▸ **Exercise data**

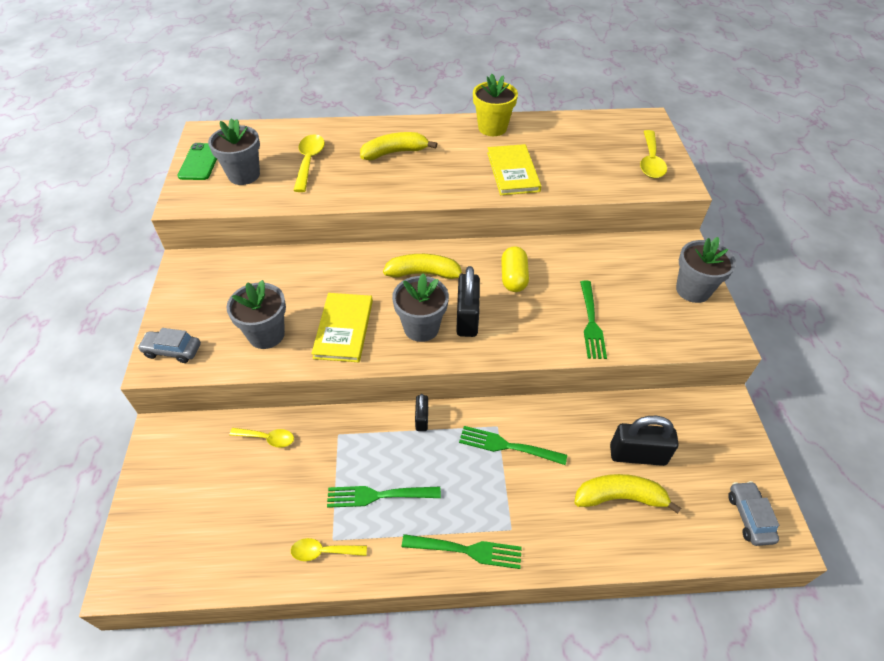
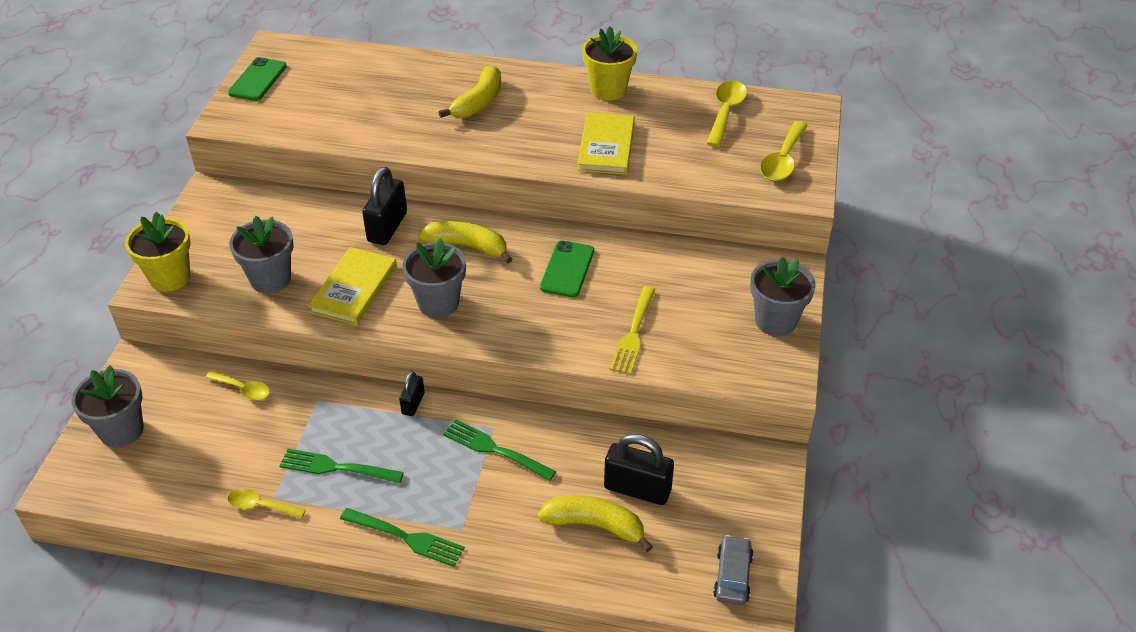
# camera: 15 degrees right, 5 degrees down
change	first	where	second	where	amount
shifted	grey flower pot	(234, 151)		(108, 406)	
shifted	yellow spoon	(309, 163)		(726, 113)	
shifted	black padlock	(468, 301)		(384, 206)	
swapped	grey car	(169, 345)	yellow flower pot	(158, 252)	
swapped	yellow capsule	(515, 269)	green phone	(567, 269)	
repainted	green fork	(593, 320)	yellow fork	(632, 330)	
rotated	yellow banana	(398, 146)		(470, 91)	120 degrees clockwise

▸ **Exercise**
Pictures in the listing above must be skipped; everything else should be copied exactly.

▸ **Response box**
# camera: 15 degrees right, 5 degrees down
change	first	where	second	where	amount
shifted	grey flower pot	(234, 151)		(108, 406)	
shifted	yellow spoon	(309, 163)		(726, 113)	
shifted	black padlock	(468, 301)		(384, 206)	
swapped	grey car	(169, 345)	yellow flower pot	(158, 252)	
swapped	yellow capsule	(515, 269)	green phone	(567, 269)	
repainted	green fork	(593, 320)	yellow fork	(632, 330)	
rotated	yellow banana	(398, 146)		(470, 91)	120 degrees clockwise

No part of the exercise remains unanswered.